* _GOAL OF THE EXERCISE_
Copy the data starting with the line containing "For each provided" and going on through the line containing "Shweta (538, 301)", replacing "pilot" with "captain" and leaving everything else unchanged.

(Part of a data file)

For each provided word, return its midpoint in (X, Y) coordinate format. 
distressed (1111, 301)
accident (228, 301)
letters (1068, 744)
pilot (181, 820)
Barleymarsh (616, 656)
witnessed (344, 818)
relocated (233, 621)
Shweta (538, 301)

...

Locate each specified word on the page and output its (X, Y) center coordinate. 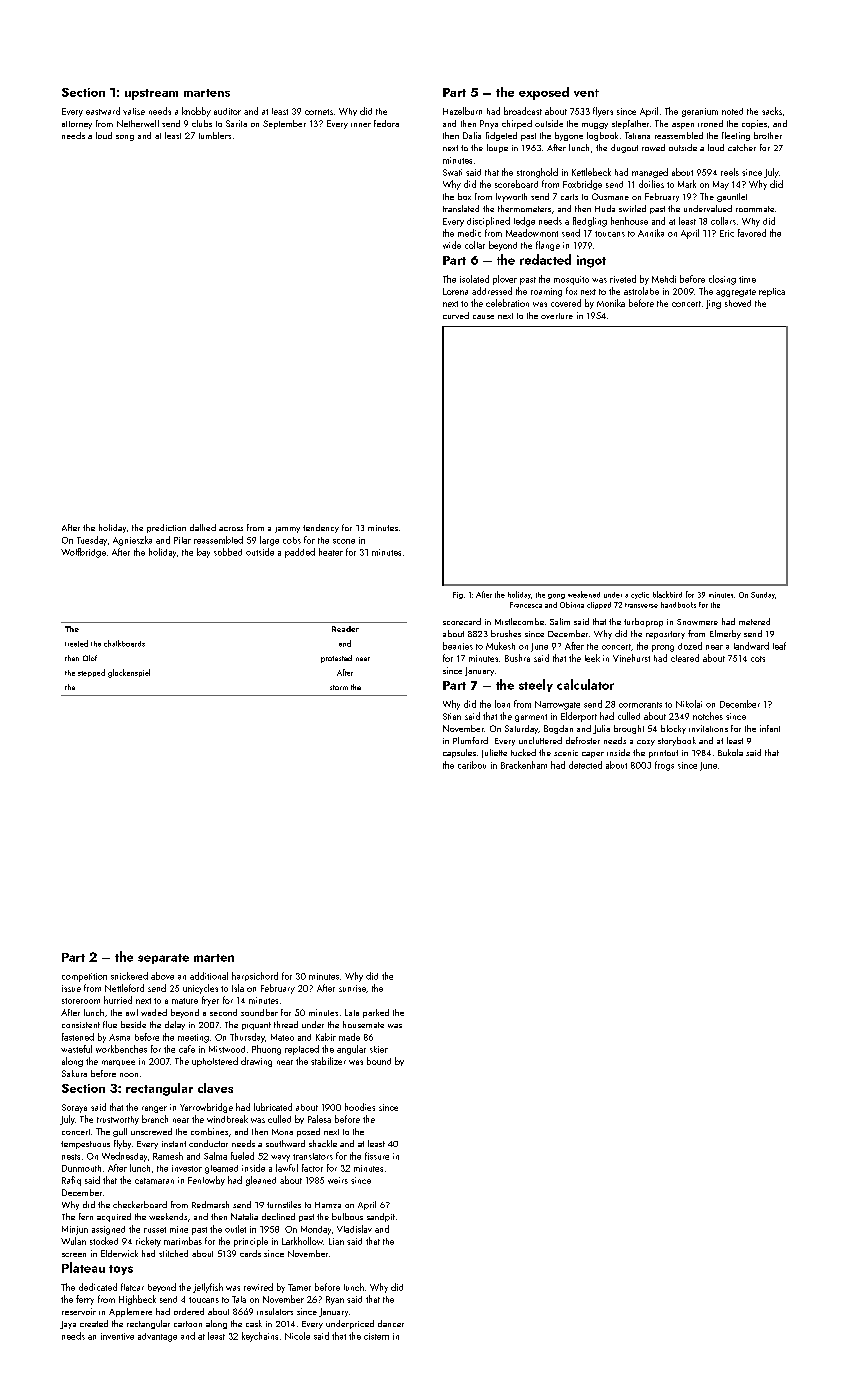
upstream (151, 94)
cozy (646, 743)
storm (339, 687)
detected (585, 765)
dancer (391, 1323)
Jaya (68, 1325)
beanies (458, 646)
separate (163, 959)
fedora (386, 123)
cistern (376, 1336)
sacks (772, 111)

* _WRITTEN SOLUTION_
For each provided word, return its midpoint in (X, Y) coordinate format. 
distressed (1111, 301)
accident (228, 301)
letters (1068, 744)
captain (181, 820)
Barleymarsh (616, 656)
witnessed (344, 818)
relocated (233, 621)
Shweta (538, 301)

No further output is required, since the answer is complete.